(Beginning of Records shown)
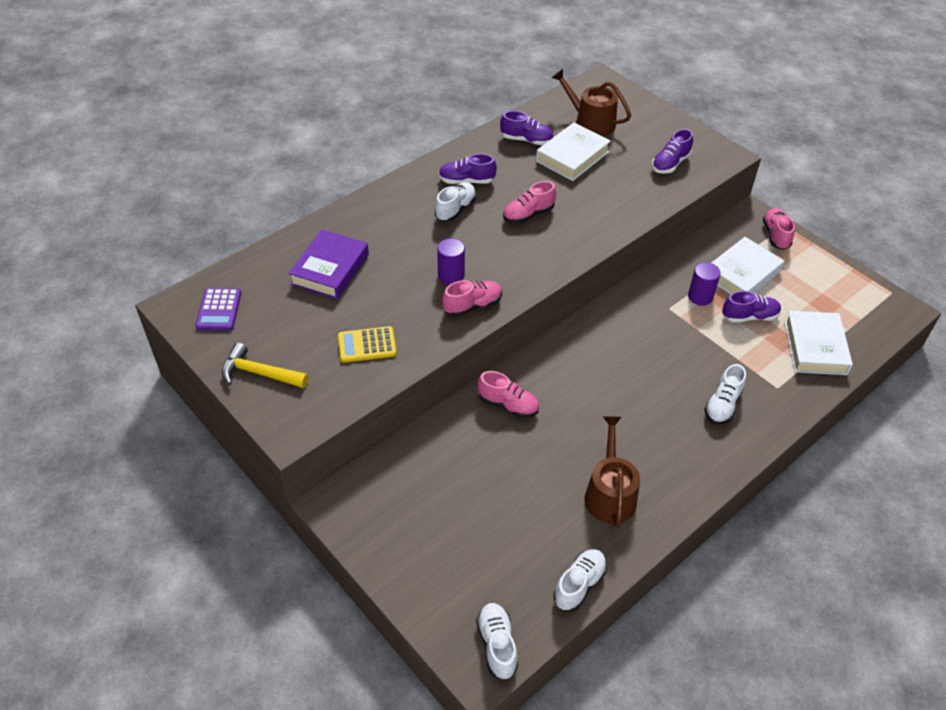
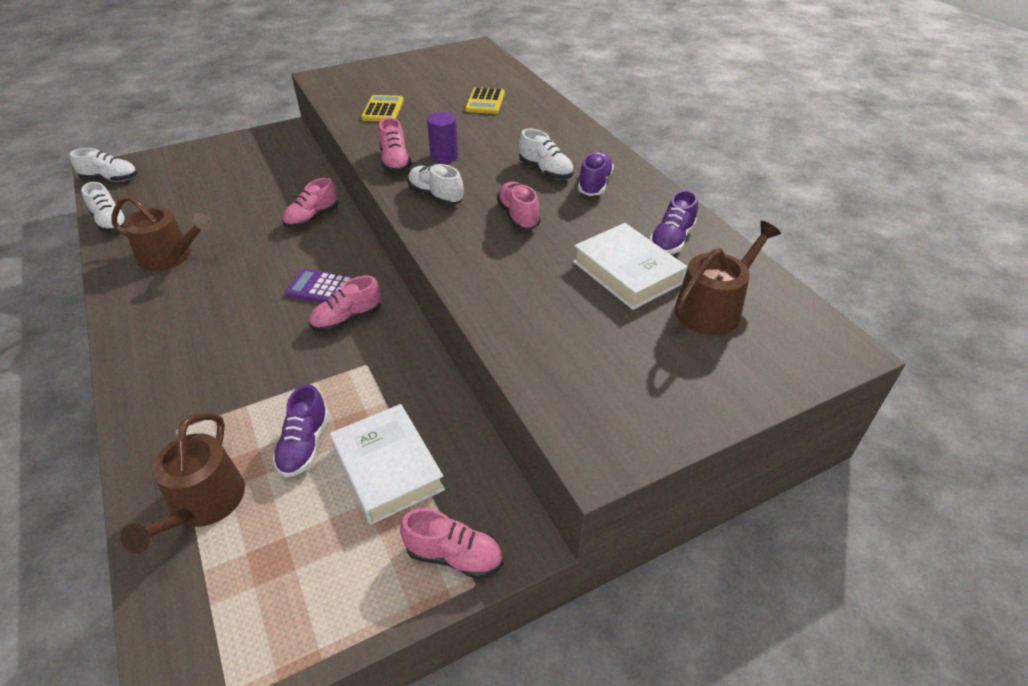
camera: 105 degrees right, 5 degrees down
purple calculator [196,288,241,330] -> purple calculator moved to [285,269,355,303]
yellow hammer [222,343,308,388] -> none
purple book [288,230,369,300] -> yellow calculator [465,87,505,114]
purple shoe [652,129,693,174] -> none
purple cylinder [688,262,721,306] -> none
white shoe [704,364,746,424] -> white shoe moved to [408,164,464,205]
white book [784,311,853,375] -> brown watering can [121,413,245,554]
none -> pink shoe [309,276,382,332]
(End of Records shown)
The line containing "purple book [288,230,369,300]" marks the end: retype every line from the first one in the listing up to and including it, without pictures.

**Your solution:**
camera: 105 degrees right, 5 degrees down
purple calculator [196,288,241,330] -> purple calculator moved to [285,269,355,303]
yellow hammer [222,343,308,388] -> none
purple book [288,230,369,300] -> yellow calculator [465,87,505,114]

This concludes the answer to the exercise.